[THE TASK] Wherever "minus" appears in a line of the listing, that line should be returned.

[SOURCE DATA]
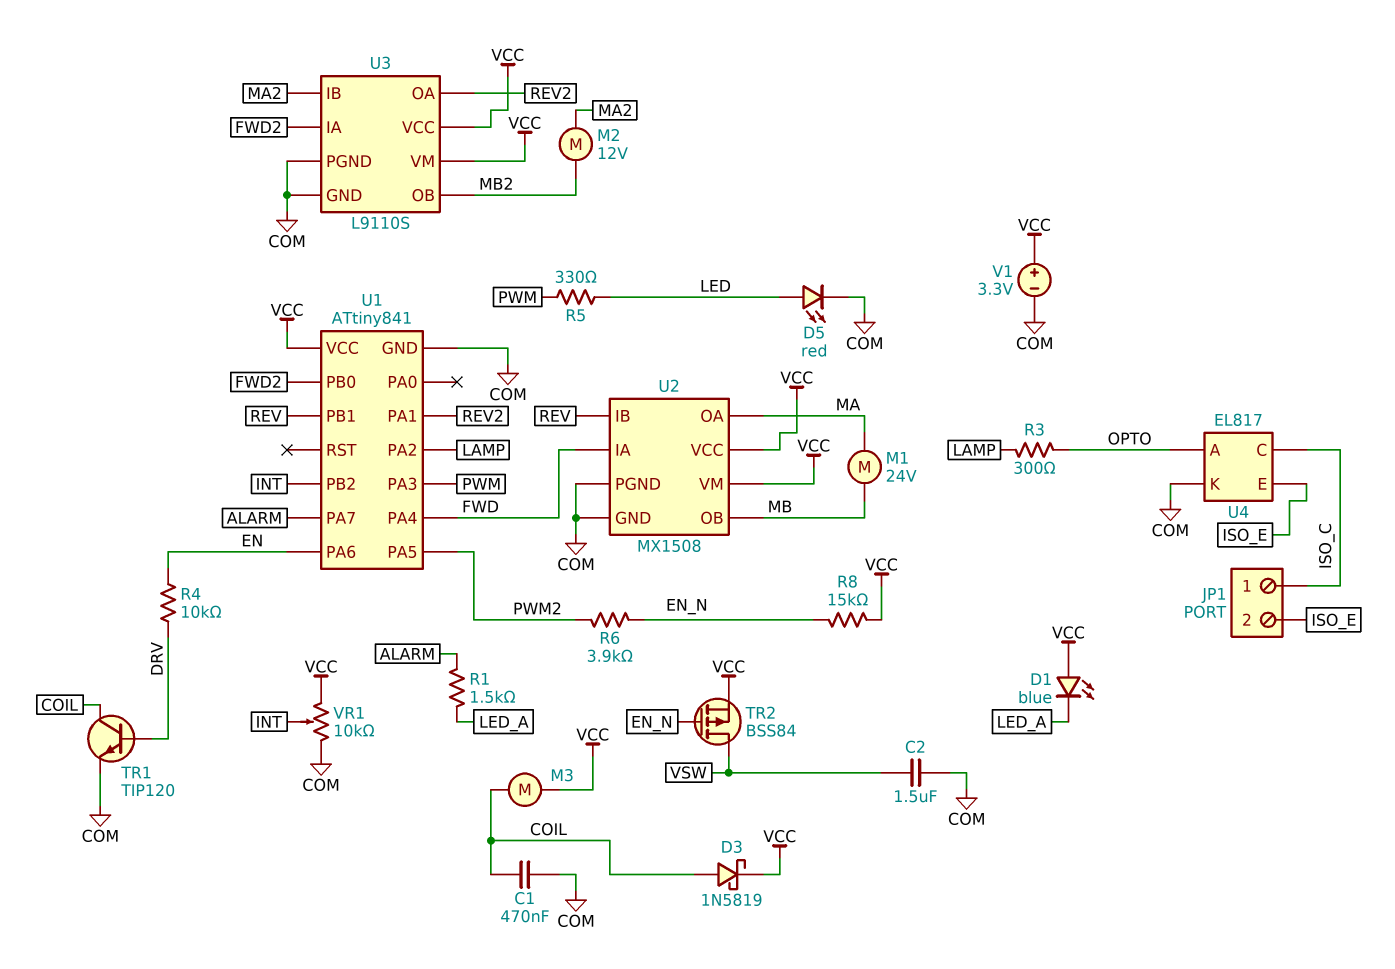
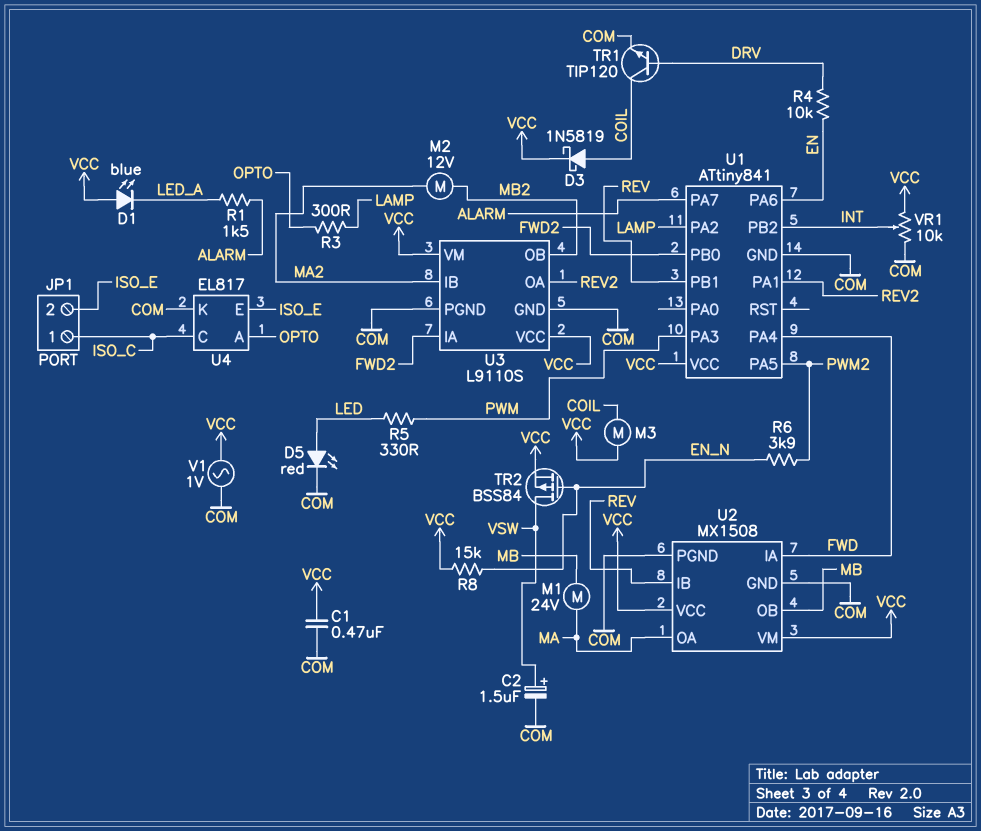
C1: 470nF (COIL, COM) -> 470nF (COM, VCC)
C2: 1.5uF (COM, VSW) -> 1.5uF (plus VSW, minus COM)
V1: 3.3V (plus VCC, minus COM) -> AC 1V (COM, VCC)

---

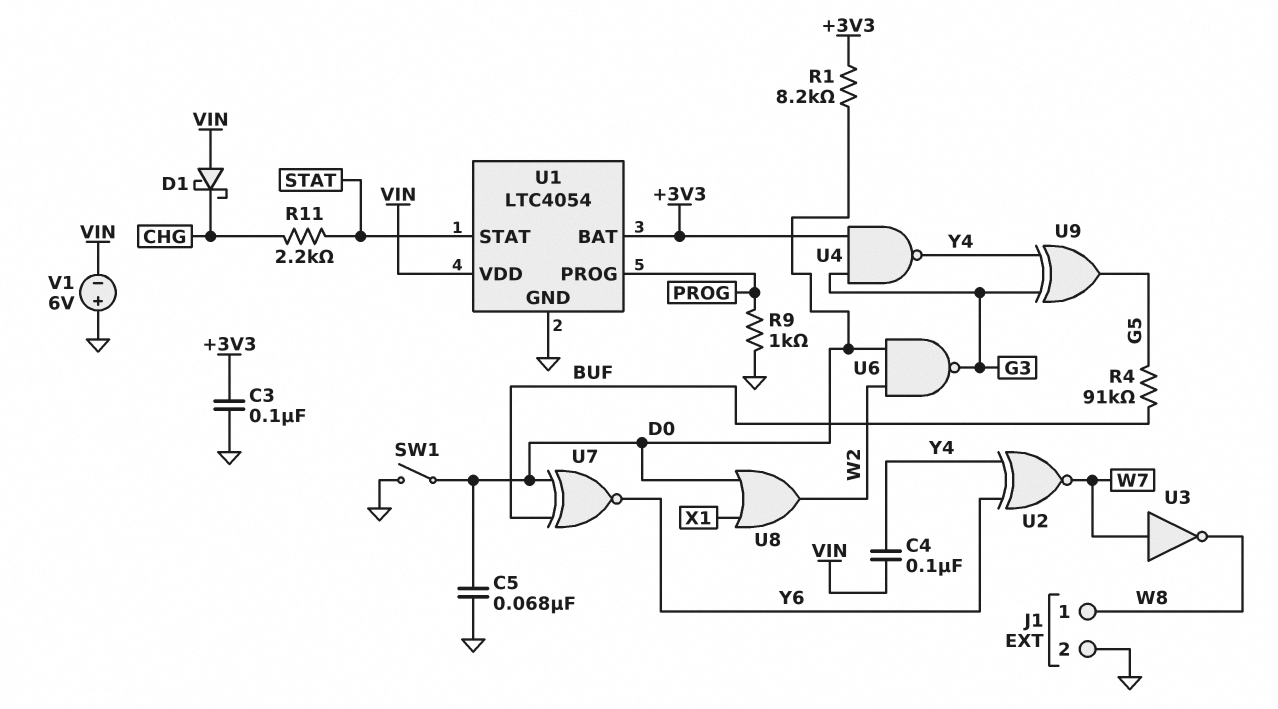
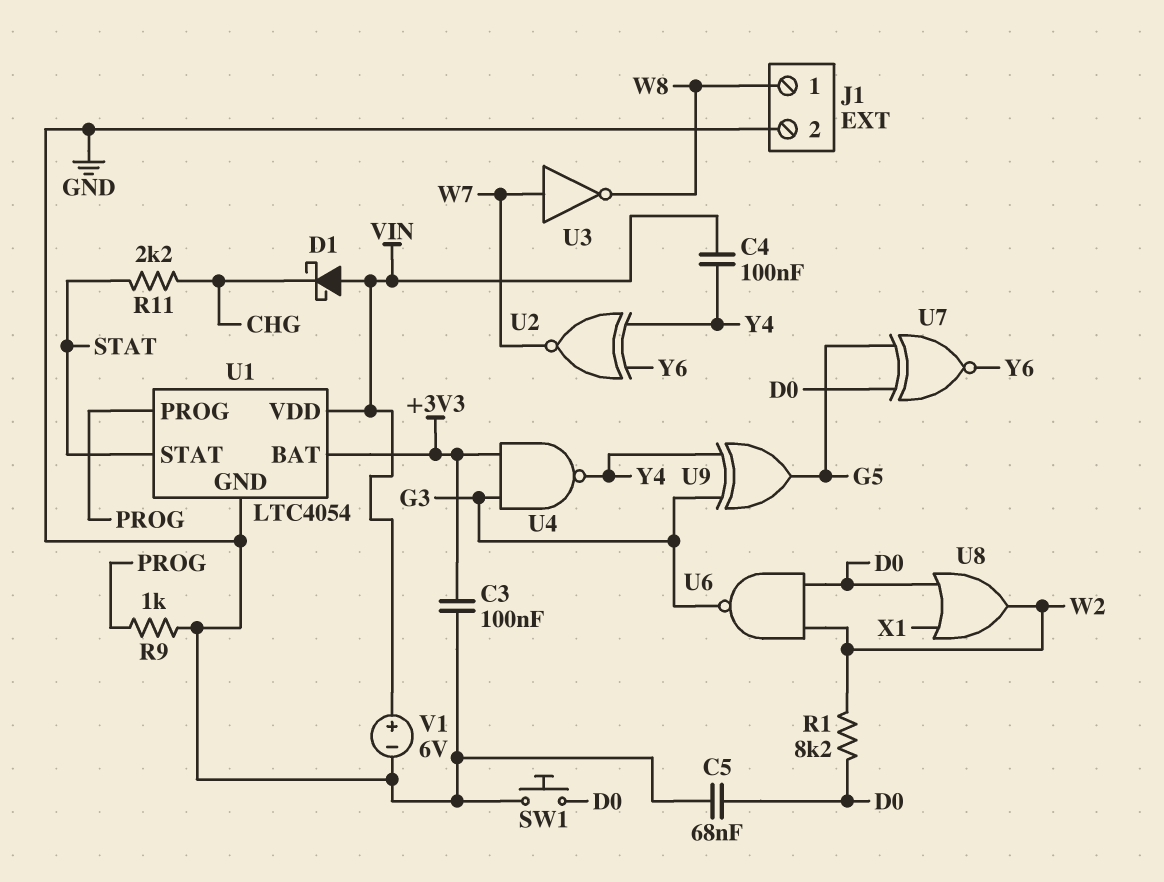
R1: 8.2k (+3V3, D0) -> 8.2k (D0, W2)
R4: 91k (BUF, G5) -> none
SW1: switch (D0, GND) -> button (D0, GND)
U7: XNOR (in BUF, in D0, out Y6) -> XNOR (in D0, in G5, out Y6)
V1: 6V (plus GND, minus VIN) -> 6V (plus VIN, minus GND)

[EXPECTED OUTPUT]
C2: 1.5uF (COM, VSW) -> 1.5uF (plus VSW, minus COM)
V1: 3.3V (plus VCC, minus COM) -> AC 1V (COM, VCC)
V1: 6V (plus GND, minus VIN) -> 6V (plus VIN, minus GND)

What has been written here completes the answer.